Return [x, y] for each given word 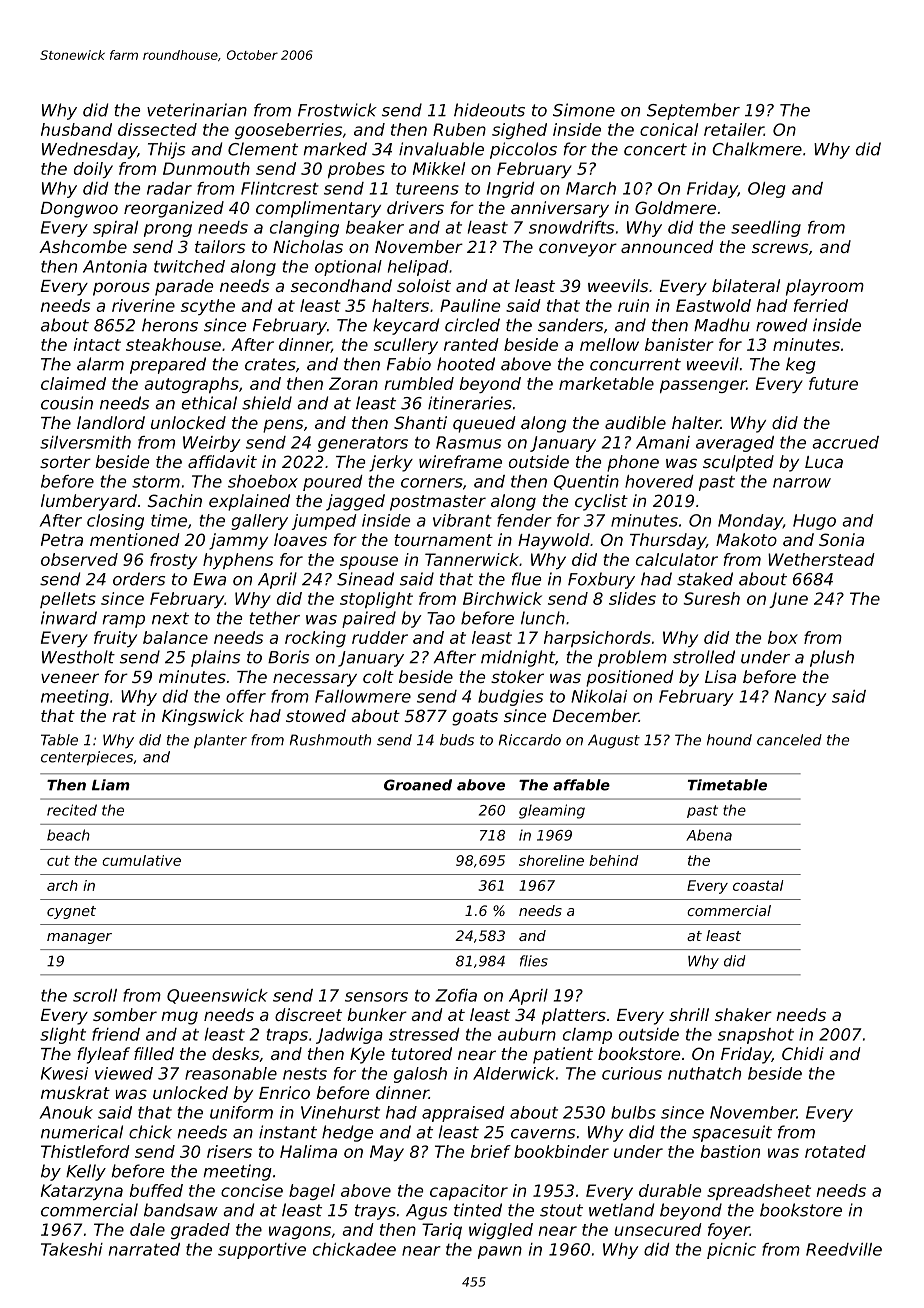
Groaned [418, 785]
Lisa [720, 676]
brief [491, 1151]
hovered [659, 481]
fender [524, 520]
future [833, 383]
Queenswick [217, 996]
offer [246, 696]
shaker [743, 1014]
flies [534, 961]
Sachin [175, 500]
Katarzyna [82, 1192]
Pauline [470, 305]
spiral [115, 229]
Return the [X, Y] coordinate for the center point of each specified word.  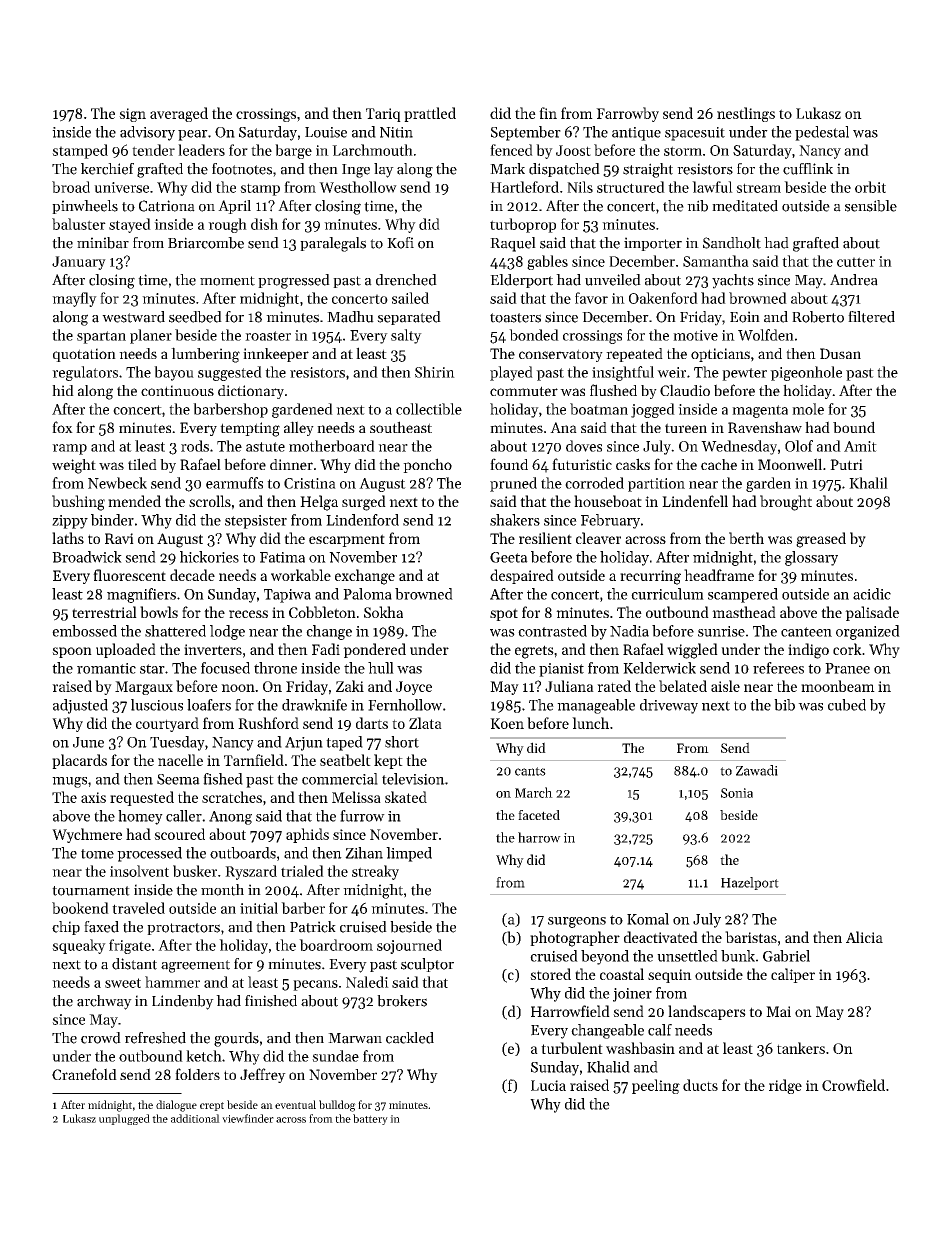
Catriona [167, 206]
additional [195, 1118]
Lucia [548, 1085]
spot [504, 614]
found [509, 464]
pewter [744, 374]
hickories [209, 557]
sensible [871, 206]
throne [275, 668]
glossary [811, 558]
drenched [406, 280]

Direction: Can you retype the rows from the one containing "offer [246, 696]" through the last row, both included, leaving out the pictures?

Expected answer:
offer [246, 696]
shaker [743, 1014]
flies [534, 961]
Sachin [175, 500]
Katarzyna [82, 1192]
Pauline [470, 305]
spiral [115, 229]
Return the [X, Y] coordinate for the center point of each specified word.  
Catriona [167, 206]
additional [195, 1118]
Lucia [548, 1085]
spot [504, 614]
found [509, 464]
pewter [744, 374]
hickories [209, 557]
sensible [871, 206]
throne [275, 668]
glossary [811, 558]
drenched [406, 280]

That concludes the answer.